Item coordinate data
+ + + + + + +
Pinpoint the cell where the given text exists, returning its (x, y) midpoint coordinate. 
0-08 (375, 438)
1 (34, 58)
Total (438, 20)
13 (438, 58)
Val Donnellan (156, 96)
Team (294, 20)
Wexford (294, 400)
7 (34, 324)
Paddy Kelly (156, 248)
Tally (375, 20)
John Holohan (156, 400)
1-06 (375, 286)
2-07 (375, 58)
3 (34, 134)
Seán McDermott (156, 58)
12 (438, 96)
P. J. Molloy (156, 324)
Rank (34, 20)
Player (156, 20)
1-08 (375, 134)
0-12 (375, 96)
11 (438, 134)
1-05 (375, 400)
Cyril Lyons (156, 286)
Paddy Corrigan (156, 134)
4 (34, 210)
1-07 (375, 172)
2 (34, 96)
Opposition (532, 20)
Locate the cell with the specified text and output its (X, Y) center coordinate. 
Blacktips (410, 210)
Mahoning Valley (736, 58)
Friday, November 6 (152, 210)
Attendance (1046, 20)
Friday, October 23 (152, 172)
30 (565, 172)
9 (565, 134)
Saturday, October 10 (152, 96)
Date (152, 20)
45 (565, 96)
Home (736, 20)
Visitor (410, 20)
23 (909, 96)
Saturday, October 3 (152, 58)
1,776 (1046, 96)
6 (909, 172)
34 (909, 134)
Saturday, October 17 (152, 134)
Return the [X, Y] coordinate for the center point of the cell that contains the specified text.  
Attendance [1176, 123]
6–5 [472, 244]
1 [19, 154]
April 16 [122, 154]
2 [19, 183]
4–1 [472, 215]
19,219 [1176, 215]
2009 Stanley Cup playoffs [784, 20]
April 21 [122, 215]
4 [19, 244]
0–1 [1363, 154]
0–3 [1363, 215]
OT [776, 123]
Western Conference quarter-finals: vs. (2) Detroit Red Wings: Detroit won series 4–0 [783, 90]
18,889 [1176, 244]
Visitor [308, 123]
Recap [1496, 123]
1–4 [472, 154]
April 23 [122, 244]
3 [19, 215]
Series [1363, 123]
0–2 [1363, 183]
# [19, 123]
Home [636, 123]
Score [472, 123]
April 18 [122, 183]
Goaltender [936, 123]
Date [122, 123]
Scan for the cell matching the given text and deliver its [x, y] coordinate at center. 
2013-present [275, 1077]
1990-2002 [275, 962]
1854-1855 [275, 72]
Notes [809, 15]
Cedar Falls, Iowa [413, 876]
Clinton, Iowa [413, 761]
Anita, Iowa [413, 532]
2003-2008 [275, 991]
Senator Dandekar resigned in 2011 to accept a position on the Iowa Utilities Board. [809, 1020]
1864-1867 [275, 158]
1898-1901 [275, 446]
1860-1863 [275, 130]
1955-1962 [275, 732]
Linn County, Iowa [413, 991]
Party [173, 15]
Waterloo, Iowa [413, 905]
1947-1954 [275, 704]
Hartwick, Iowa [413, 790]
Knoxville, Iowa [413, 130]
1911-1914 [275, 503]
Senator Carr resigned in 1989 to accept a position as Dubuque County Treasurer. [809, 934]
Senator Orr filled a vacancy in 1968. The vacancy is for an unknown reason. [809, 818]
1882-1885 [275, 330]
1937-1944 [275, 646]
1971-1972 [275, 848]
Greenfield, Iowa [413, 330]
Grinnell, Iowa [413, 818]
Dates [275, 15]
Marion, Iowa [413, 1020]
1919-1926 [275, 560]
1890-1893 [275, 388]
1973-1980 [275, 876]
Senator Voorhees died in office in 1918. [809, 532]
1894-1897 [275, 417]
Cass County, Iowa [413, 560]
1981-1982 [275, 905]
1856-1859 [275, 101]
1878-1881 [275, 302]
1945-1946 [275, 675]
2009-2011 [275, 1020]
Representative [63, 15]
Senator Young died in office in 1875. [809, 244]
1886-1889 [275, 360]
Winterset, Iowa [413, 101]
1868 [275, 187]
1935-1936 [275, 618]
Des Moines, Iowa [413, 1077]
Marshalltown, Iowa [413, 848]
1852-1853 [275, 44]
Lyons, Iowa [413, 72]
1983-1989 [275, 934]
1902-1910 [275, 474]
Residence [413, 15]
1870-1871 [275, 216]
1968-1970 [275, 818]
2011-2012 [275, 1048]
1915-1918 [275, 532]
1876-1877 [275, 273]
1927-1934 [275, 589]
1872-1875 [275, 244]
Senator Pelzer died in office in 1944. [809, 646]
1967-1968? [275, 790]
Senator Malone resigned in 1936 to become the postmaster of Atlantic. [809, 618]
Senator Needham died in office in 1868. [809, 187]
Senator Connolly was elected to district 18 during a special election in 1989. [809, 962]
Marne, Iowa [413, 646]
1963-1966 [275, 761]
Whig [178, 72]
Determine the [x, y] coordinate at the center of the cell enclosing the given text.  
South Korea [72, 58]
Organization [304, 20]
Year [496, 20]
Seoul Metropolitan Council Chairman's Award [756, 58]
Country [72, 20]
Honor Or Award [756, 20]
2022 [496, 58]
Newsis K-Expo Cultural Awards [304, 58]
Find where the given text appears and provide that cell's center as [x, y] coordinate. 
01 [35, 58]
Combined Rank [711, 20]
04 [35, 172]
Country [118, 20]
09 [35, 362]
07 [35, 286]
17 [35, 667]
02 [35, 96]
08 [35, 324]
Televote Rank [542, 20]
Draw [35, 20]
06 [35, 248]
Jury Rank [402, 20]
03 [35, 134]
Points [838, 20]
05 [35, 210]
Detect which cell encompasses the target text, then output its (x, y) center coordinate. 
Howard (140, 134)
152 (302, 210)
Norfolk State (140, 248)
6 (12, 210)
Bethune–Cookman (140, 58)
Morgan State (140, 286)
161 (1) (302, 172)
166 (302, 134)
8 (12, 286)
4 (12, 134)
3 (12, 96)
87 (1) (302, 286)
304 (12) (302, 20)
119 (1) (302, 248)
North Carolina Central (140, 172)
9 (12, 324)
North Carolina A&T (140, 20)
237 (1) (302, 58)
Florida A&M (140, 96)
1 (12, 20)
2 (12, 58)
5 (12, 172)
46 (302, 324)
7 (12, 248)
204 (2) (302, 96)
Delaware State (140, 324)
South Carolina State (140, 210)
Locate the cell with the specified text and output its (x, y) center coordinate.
+ + + + + + +
_Required task_:
Render every line from the start of the rows through the line containing "18,889 [1176, 244]", inclusive, as a Markdown table with two columns, No. and Line, where No. numbers each line and blank lines are left out.

_The reply_:
| No. | Line |
|---|---|
| 1 | Pinpoint the cell where the given text exists, returning its (x, y) midpoint coordinate.  |
| 2 | 0-08 (375, 438) |
| 3 | 1 (34, 58) |
| 4 | Total (438, 20) |
| 5 | 13 (438, 58) |
| 6 | Val Donnellan (156, 96) |
| 7 | Team (294, 20) |
| 8 | Wexford (294, 400) |
| 9 | 7 (34, 324) |
| 10 | Paddy Kelly (156, 248) |
| 11 | Tally (375, 20) |
| 12 | John Holohan (156, 400) |
| 13 | 1-06 (375, 286) |
| 14 | 2-07 (375, 58) |
| 15 | 3 (34, 134) |
| 16 | Seán McDermott (156, 58) |
| 17 | 12 (438, 96) |
| 18 | P. J. Molloy (156, 324) |
| 19 | Rank (34, 20) |
| 20 | Player (156, 20) |
| 21 | 1-08 (375, 134) |
| 22 | 0-12 (375, 96) |
| 23 | 11 (438, 134) |
| 24 | 1-05 (375, 400) |
| 25 | Cyril Lyons (156, 286) |
| 26 | Paddy Corrigan (156, 134) |
| 27 | 4 (34, 210) |
| 28 | 1-07 (375, 172) |
| 29 | 2 (34, 96) |
| 30 | Opposition (532, 20) |
| 31 | Locate the cell with the specified text and output its (X, Y) center coordinate.  |
| 32 | Blacktips (410, 210) |
| 33 | Mahoning Valley (736, 58) |
| 34 | Friday, November 6 (152, 210) |
| 35 | Attendance (1046, 20) |
| 36 | Friday, October 23 (152, 172) |
| 37 | 30 (565, 172) |
| 38 | 9 (565, 134) |
| 39 | Saturday, October 10 (152, 96) |
| 40 | Date (152, 20) |
| 41 | 45 (565, 96) |
| 42 | Home (736, 20) |
| 43 | Visitor (410, 20) |
| 44 | 23 (909, 96) |
| 45 | Saturday, October 3 (152, 58) |
| 46 | 1,776 (1046, 96) |
| 47 | 6 (909, 172) |
| 48 | 34 (909, 134) |
| 49 | Saturday, October 17 (152, 134) |
| 50 | Return the [X, Y] coordinate for the center point of the cell that contains the specified text.   |
| 51 | Attendance [1176, 123] |
| 52 | 6–5 [472, 244] |
| 53 | 1 [19, 154] |
| 54 | April 16 [122, 154] |
| 55 | 2 [19, 183] |
| 56 | 4–1 [472, 215] |
| 57 | 19,219 [1176, 215] |
| 58 | 2009 Stanley Cup playoffs [784, 20] |
| 59 | April 21 [122, 215] |
| 60 | 4 [19, 244] |
| 61 | 0–1 [1363, 154] |
| 62 | 0–3 [1363, 215] |
| 63 | OT [776, 123] |
| 64 | Western Conference quarter-finals: vs. (2) Detroit Red Wings: Detroit won series 4–0 [783, 90] |
| 65 | 18,889 [1176, 244] |